Each line below from the "Payroll group: [28,53,263,166]" line through the "Stéphane: [1233,355,1297,406] ->" line, those two included, must be restated word for word; the pictures must not be.
::: MATERIAL PROVIDED
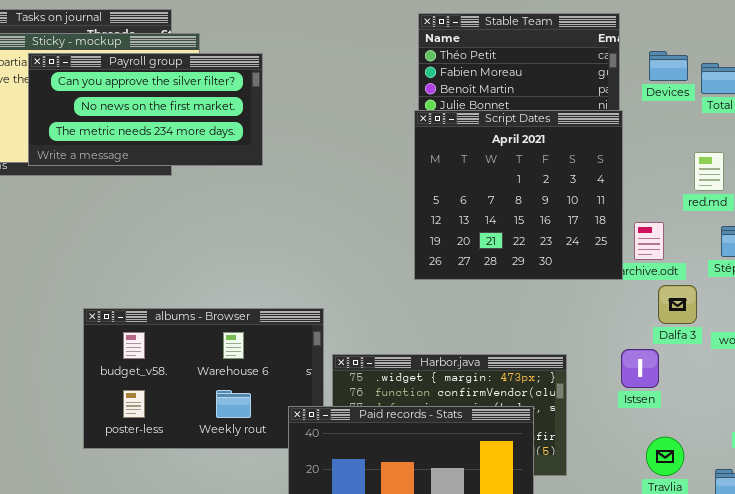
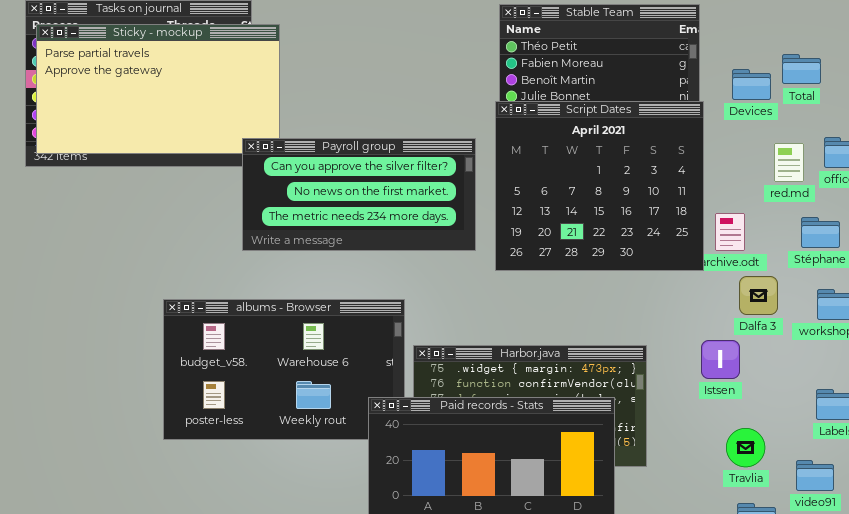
Devices: [649,51,688,81] -> [732,69,771,100], moved
Payroll group: [28,53,263,166] -> [242,138,476,251], moved

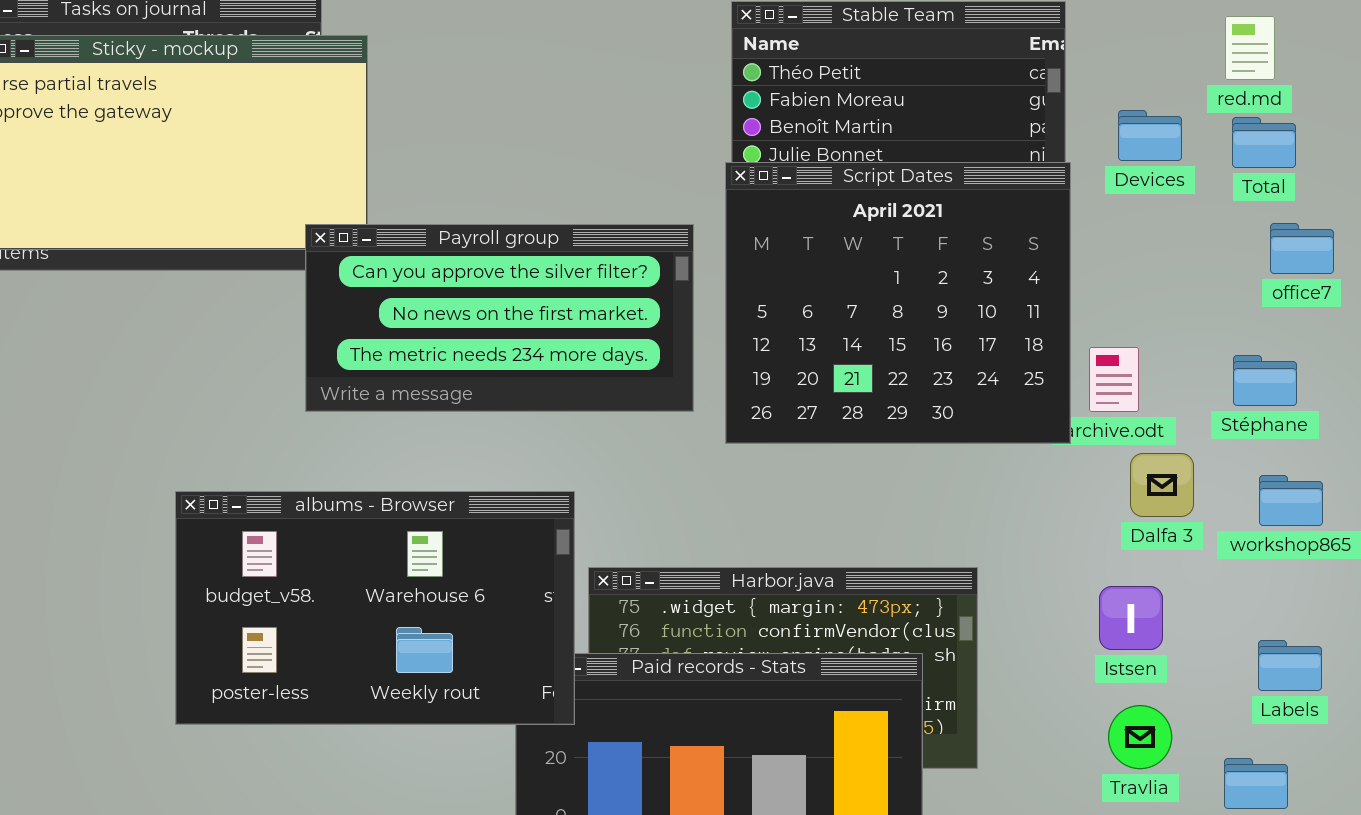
Total: [782,54,821,84] -> [1232,117,1296,168], moved
red.md: [774,143,804,182] -> [1225,16,1275,80], moved
albums - Browser: [163,299,405,440] -> [175,491,575,725], raised
Istsen: [701,340,740,379] -> [1099,586,1163,650], moved

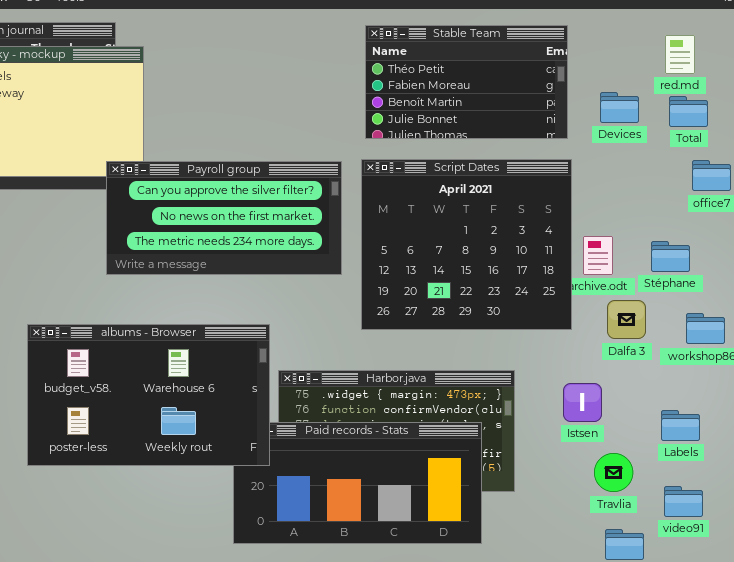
Script Dates: [725,162,1071,444] -> [361,159,572,330], moved
Stéphane: [1233,355,1297,406] -> [651,241,690,272], moved
Istsen: [1099,586,1163,650] -> [563,383,602,422], moved
Labels: [1258,640,1322,691] -> [661,410,700,441], moved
::::::
• [RESPONSE TO THE TASK]:
Payroll group: [28,53,263,166] -> [242,138,476,251], moved

Total: [782,54,821,84] -> [1232,117,1296,168], moved
red.md: [774,143,804,182] -> [1225,16,1275,80], moved
albums - Browser: [163,299,405,440] -> [175,491,575,725], raised
Istsen: [701,340,740,379] -> [1099,586,1163,650], moved

Script Dates: [725,162,1071,444] -> [361,159,572,330], moved
Stéphane: [1233,355,1297,406] -> [651,241,690,272], moved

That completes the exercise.